For the data below, retype word for word the lines from the one containing "R5: none -> 120k (BUF, DGND)" through the one containing "JP2 pin 2: PWR -> DGND"; drop the pictures.

Dataset extract Start Marker

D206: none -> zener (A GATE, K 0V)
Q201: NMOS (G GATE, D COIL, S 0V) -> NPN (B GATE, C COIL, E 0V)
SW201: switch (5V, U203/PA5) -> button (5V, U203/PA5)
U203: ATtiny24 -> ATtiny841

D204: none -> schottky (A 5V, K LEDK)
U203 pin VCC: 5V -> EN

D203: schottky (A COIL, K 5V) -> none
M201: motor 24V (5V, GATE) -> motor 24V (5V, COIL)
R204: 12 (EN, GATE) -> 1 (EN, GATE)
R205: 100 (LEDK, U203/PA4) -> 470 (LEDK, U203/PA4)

Dataset extract End Marker
Dataset extract Start Marker

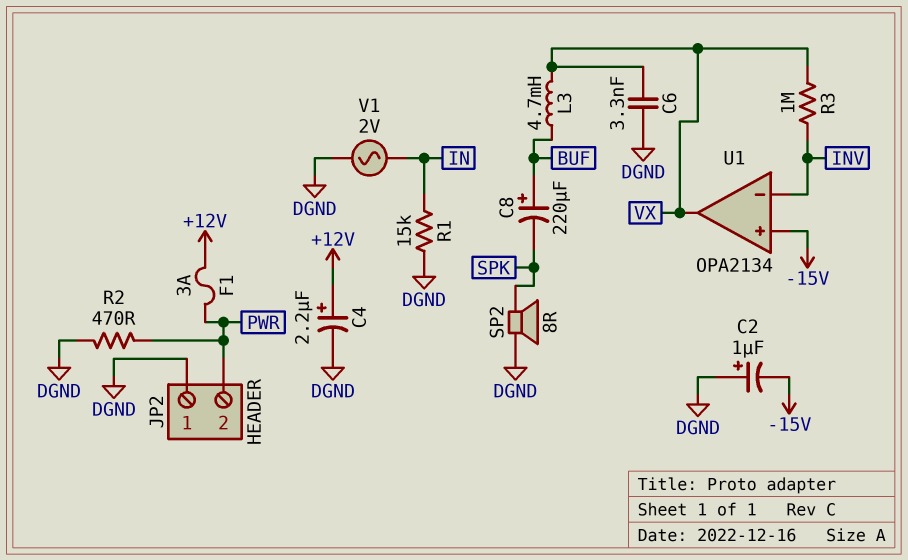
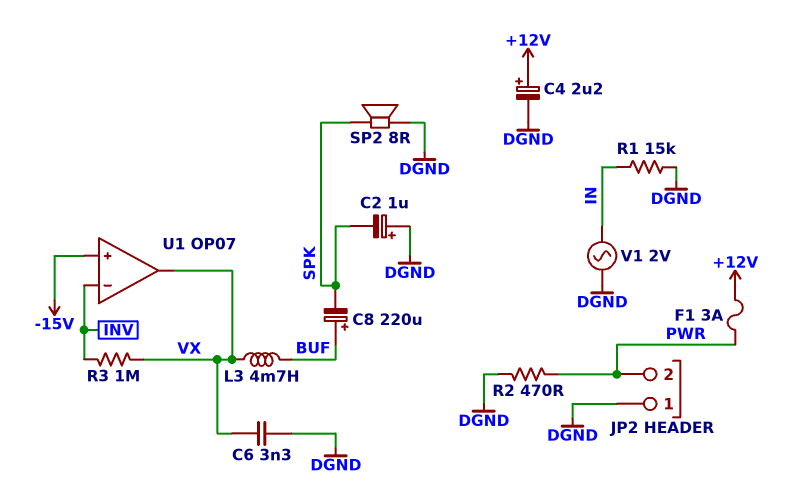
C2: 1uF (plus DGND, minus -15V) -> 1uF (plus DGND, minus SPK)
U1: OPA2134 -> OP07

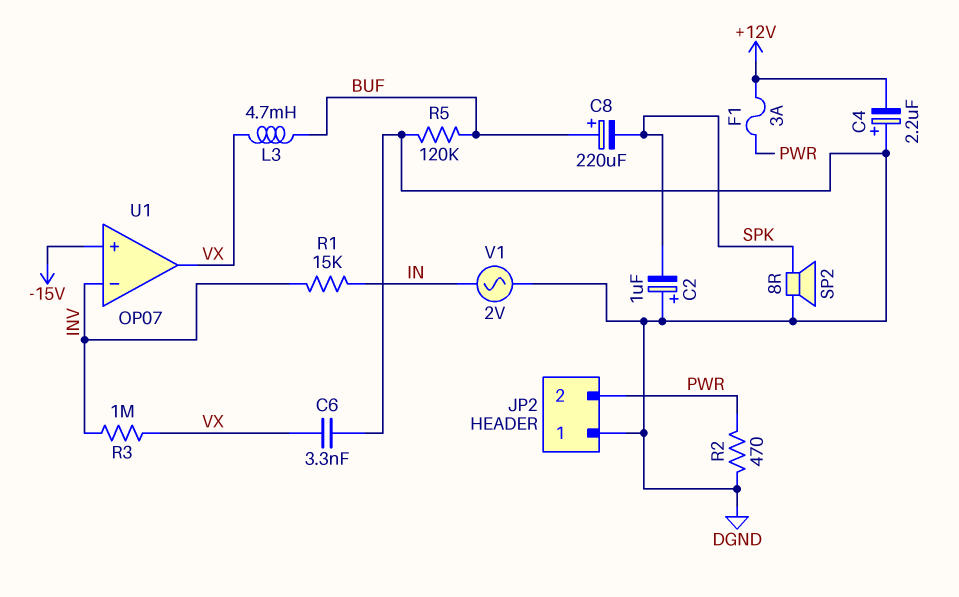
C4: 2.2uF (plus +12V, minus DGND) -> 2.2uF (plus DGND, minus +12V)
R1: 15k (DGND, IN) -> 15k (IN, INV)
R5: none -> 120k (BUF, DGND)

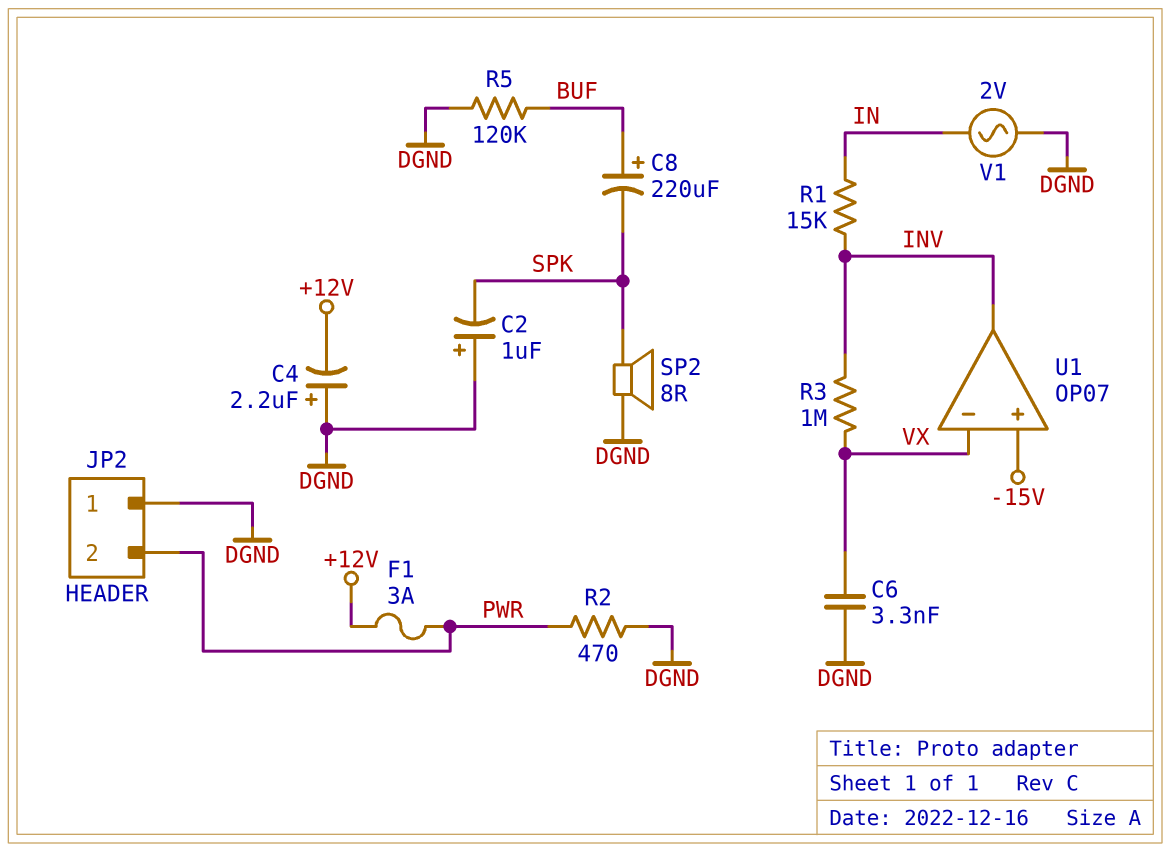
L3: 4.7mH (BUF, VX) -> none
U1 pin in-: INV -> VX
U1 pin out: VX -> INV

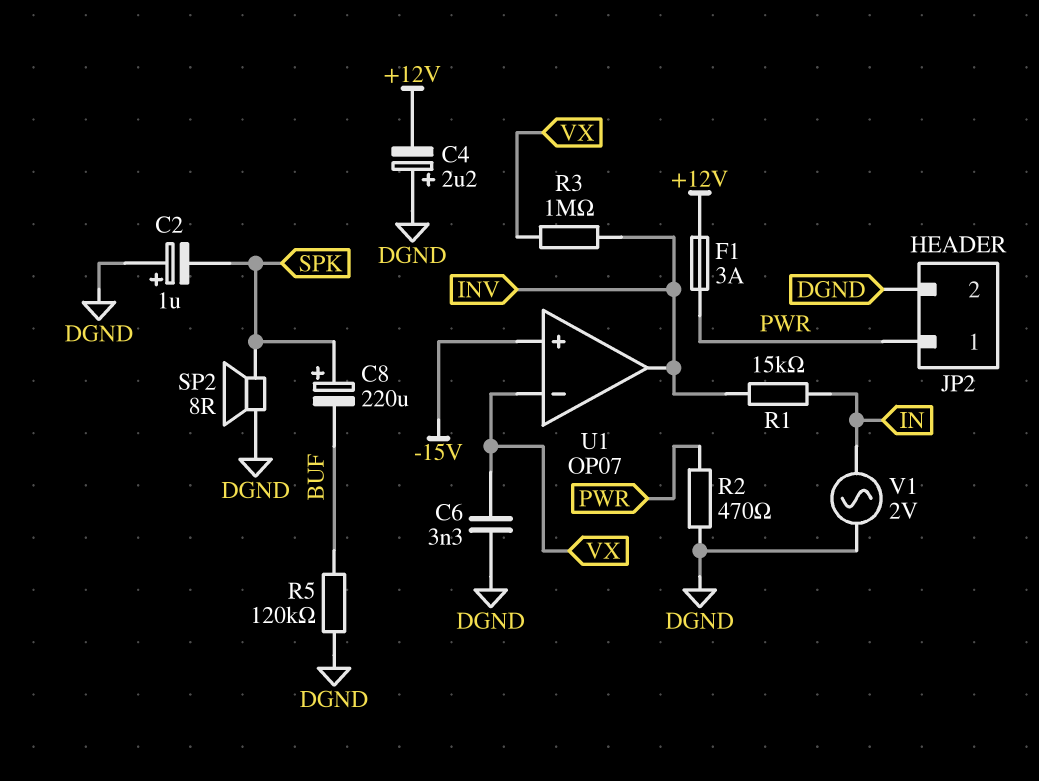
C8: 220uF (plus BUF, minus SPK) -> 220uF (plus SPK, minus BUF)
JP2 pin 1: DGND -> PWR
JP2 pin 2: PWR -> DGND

Dataset extract End Marker
Dataset extract Start Marker

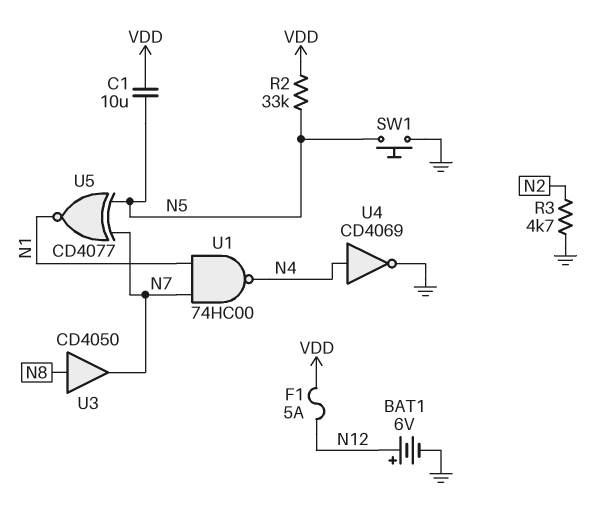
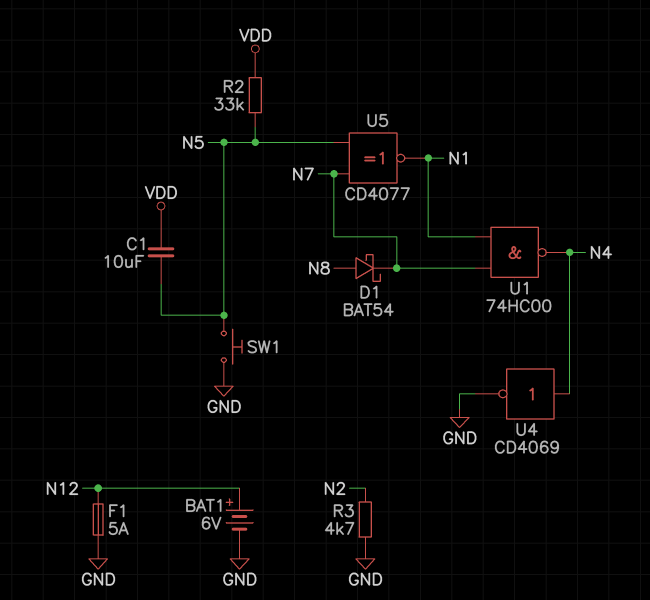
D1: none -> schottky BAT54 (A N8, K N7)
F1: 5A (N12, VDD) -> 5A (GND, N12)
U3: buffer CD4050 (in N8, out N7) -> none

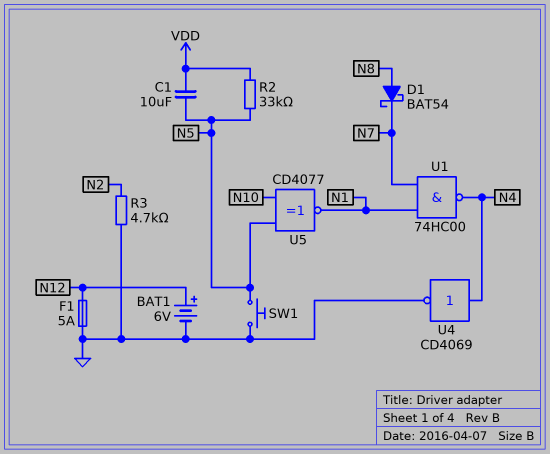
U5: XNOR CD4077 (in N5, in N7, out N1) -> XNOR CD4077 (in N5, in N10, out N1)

Dataset extract End Marker

Result for this task:
R5: none -> 120k (BUF, DGND)

L3: 4.7mH (BUF, VX) -> none
U1 pin in-: INV -> VX
U1 pin out: VX -> INV

C8: 220uF (plus BUF, minus SPK) -> 220uF (plus SPK, minus BUF)
JP2 pin 1: DGND -> PWR
JP2 pin 2: PWR -> DGND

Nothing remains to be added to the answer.